# TASK ITEM
Repeat the records below exactly, beginning at the first line and finishing with the line that contains "TP2: test point (GND) -> none".

(Modification records)
:::
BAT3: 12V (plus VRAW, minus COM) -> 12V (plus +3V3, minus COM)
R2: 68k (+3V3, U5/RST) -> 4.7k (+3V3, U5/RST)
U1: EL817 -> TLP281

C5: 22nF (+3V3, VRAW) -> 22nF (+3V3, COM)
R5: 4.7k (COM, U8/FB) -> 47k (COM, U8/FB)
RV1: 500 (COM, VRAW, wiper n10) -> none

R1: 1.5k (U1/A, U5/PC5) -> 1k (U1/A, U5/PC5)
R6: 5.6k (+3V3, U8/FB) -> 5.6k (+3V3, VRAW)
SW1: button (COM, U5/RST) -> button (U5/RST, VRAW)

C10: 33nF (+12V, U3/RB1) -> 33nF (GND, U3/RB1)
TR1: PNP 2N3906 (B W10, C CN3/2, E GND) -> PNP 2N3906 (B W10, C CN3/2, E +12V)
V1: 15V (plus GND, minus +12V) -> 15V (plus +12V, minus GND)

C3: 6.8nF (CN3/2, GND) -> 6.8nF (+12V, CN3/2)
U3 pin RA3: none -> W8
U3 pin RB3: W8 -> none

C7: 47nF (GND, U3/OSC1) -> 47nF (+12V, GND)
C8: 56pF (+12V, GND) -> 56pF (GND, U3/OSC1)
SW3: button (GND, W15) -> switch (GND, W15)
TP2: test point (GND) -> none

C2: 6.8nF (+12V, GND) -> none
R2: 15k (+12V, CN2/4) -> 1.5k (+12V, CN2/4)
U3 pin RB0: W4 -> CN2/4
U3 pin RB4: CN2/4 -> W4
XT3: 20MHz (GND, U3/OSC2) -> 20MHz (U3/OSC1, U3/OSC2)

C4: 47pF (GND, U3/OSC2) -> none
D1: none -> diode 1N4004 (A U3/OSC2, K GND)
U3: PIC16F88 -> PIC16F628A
:::
# RESPONSE TO THIS TASK
BAT3: 12V (plus VRAW, minus COM) -> 12V (plus +3V3, minus COM)
R2: 68k (+3V3, U5/RST) -> 4.7k (+3V3, U5/RST)
U1: EL817 -> TLP281

C5: 22nF (+3V3, VRAW) -> 22nF (+3V3, COM)
R5: 4.7k (COM, U8/FB) -> 47k (COM, U8/FB)
RV1: 500 (COM, VRAW, wiper n10) -> none

R1: 1.5k (U1/A, U5/PC5) -> 1k (U1/A, U5/PC5)
R6: 5.6k (+3V3, U8/FB) -> 5.6k (+3V3, VRAW)
SW1: button (COM, U5/RST) -> button (U5/RST, VRAW)

C10: 33nF (+12V, U3/RB1) -> 33nF (GND, U3/RB1)
TR1: PNP 2N3906 (B W10, C CN3/2, E GND) -> PNP 2N3906 (B W10, C CN3/2, E +12V)
V1: 15V (plus GND, minus +12V) -> 15V (plus +12V, minus GND)

C3: 6.8nF (CN3/2, GND) -> 6.8nF (+12V, CN3/2)
U3 pin RA3: none -> W8
U3 pin RB3: W8 -> none

C7: 47nF (GND, U3/OSC1) -> 47nF (+12V, GND)
C8: 56pF (+12V, GND) -> 56pF (GND, U3/OSC1)
SW3: button (GND, W15) -> switch (GND, W15)
TP2: test point (GND) -> none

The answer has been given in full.